Object state change records
§ §

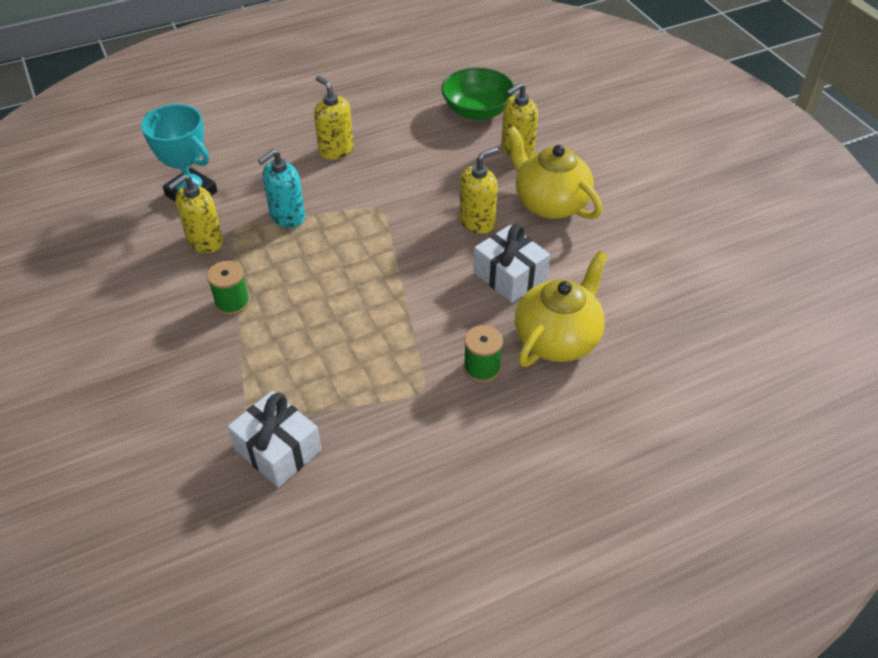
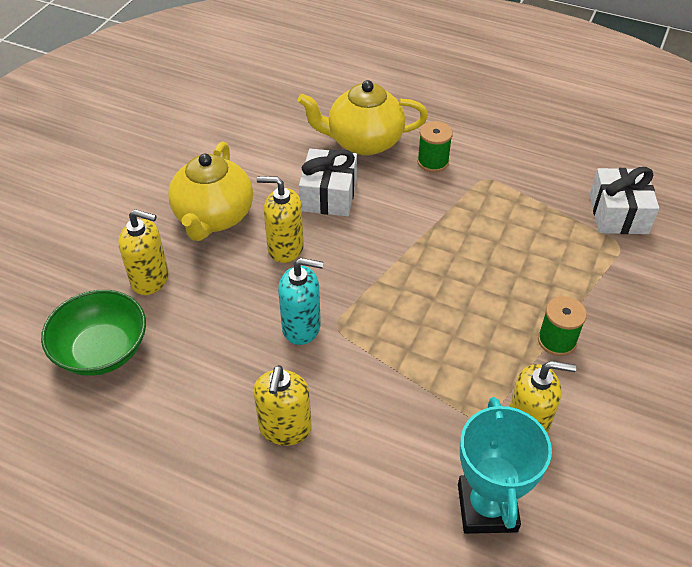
camera: 130 degrees left, 0 degrees up
(287, 217) = (423, 387): turquoise soap dispenser -> turquoise soap dispenser (301, 327)

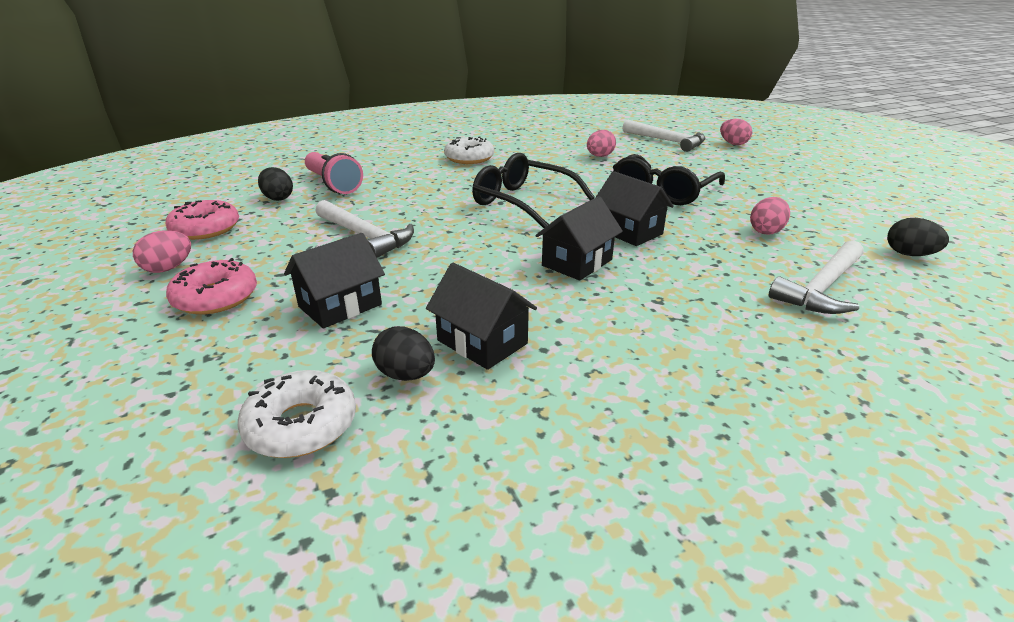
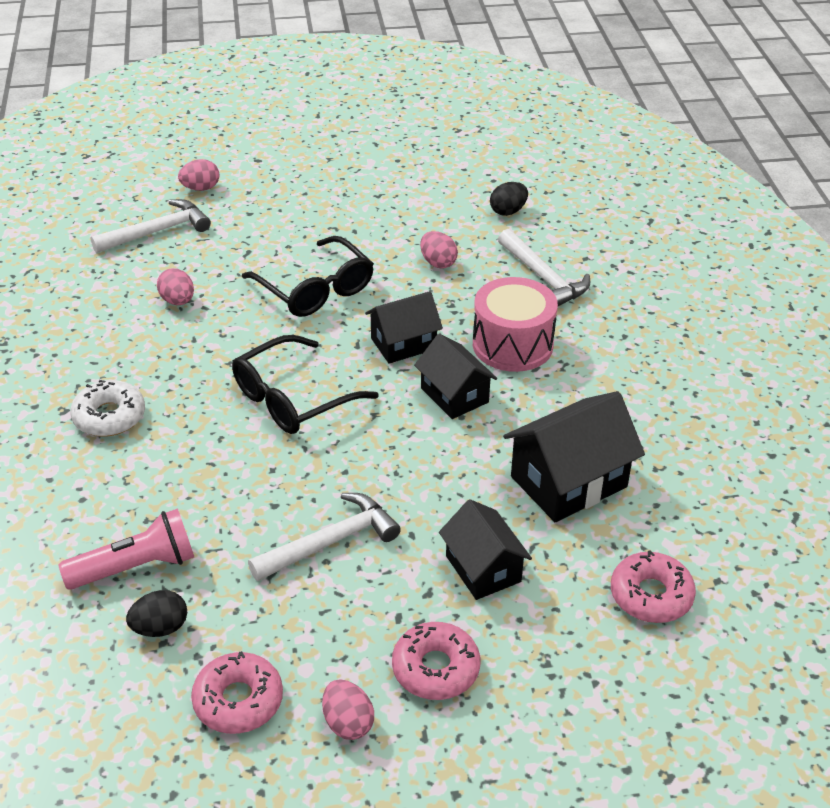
camera: 75 degrees left, 10 degrees up
(301, 425) = (651, 595): white donut -> pink donut
(406, 375) = (602, 532): black egg -> none
(482, 342) = (568, 481): black house -> black house, size x1.53
(683, 283) = (512, 345): none -> pink drum

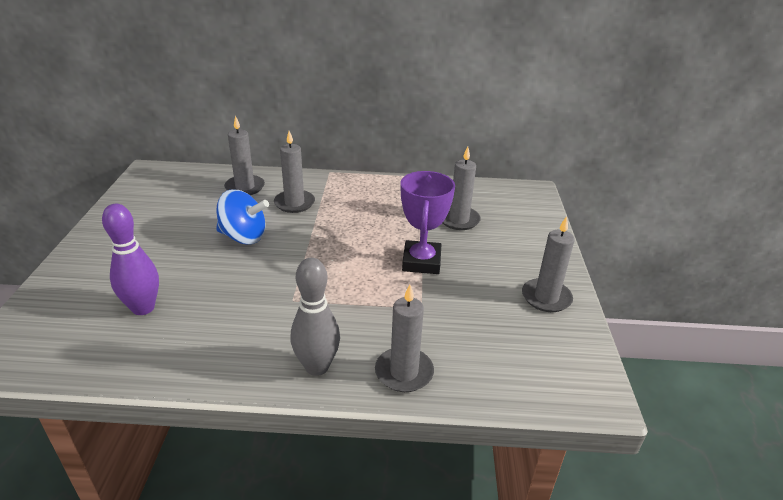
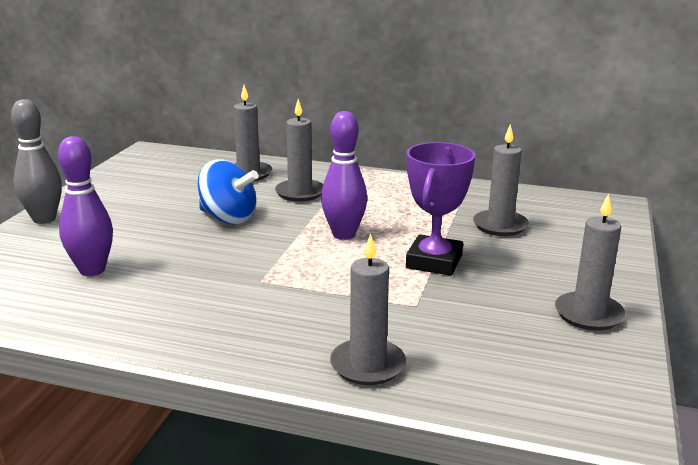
camera: 15 degrees right, 10 degrees down
(317, 367) = (263, 346): grey bowling pin -> grey bowling pin (44, 219)
(343, 243) = (344, 234): none -> purple bowling pin

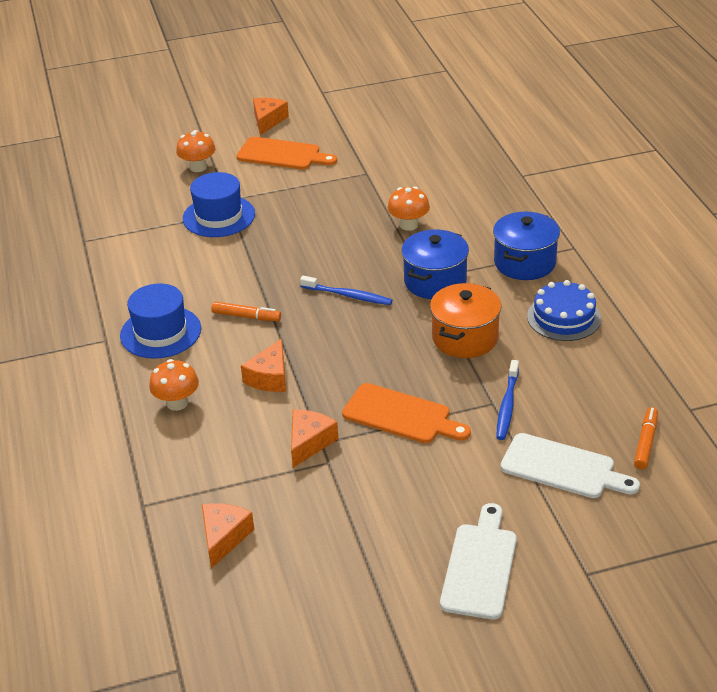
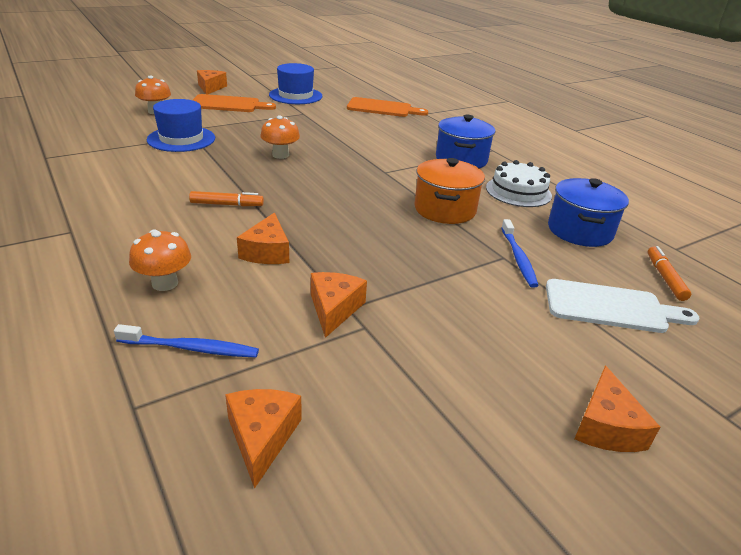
camera: 20 degrees left, 5 degrees down
(160, 332) = (135, 221): blue hat -> blue hat (295, 96)
(348, 295) = (321, 185): blue toothbrush -> blue toothbrush (191, 348)
(401, 415) = (421, 274): orange cutting board -> orange cutting board (382, 108)
(408, 225) = (353, 140): orange mushroom -> orange mushroom (280, 155)
(435, 281) = (394, 173): blue pot -> blue pot (579, 231)
(480, 566) = (606, 426): white cutting board -> orange cheese
(563, 317) = (518, 191): blue cake -> white cake

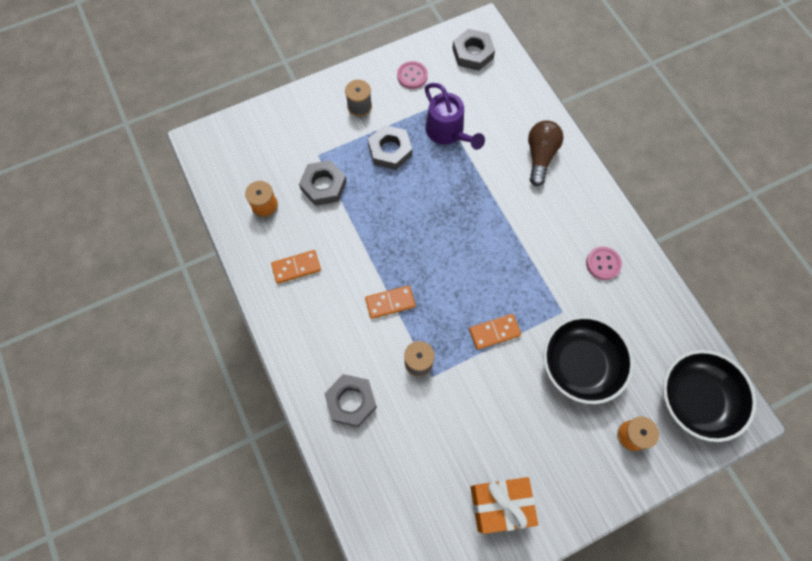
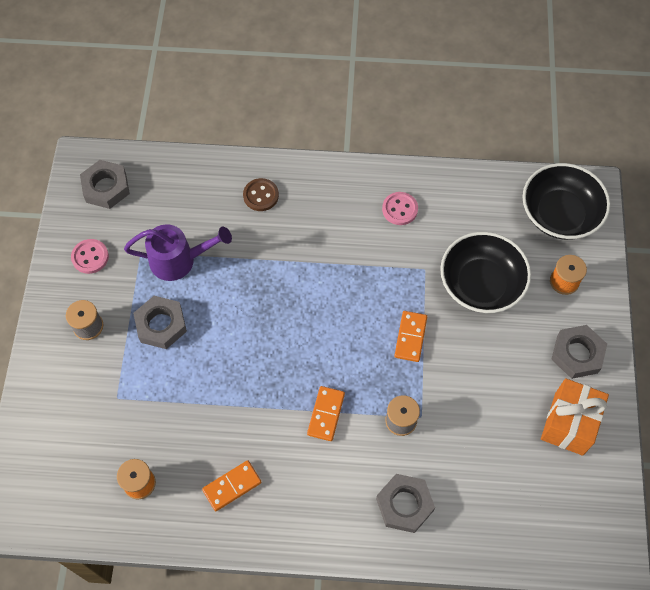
camera: 60 degrees left, 5 degrees down
(296, 267) = (232, 486): orange domino -> orange domino turned 45 degrees clockwise
(323, 186) = (157, 411): grey nut -> grey nut (577, 354)
(540, 156) = (261, 195): brown light bulb -> brown button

§ §

What's needed is an exact copy of the lines above from the one with "(301, 425) = (651, 595): white" through the one with "(408, 225) = (353, 140): orange", both included; the pictures stay out.

(301, 425) = (651, 595): white donut -> pink donut
(406, 375) = (602, 532): black egg -> none
(482, 342) = (568, 481): black house -> black house, size x1.53
(683, 283) = (512, 345): none -> pink drum

camera: 15 degrees right, 10 degrees down
(317, 367) = (263, 346): grey bowling pin -> grey bowling pin (44, 219)
(343, 243) = (344, 234): none -> purple bowling pin

camera: 20 degrees left, 5 degrees down
(160, 332) = (135, 221): blue hat -> blue hat (295, 96)
(348, 295) = (321, 185): blue toothbrush -> blue toothbrush (191, 348)
(401, 415) = (421, 274): orange cutting board -> orange cutting board (382, 108)
(408, 225) = (353, 140): orange mushroom -> orange mushroom (280, 155)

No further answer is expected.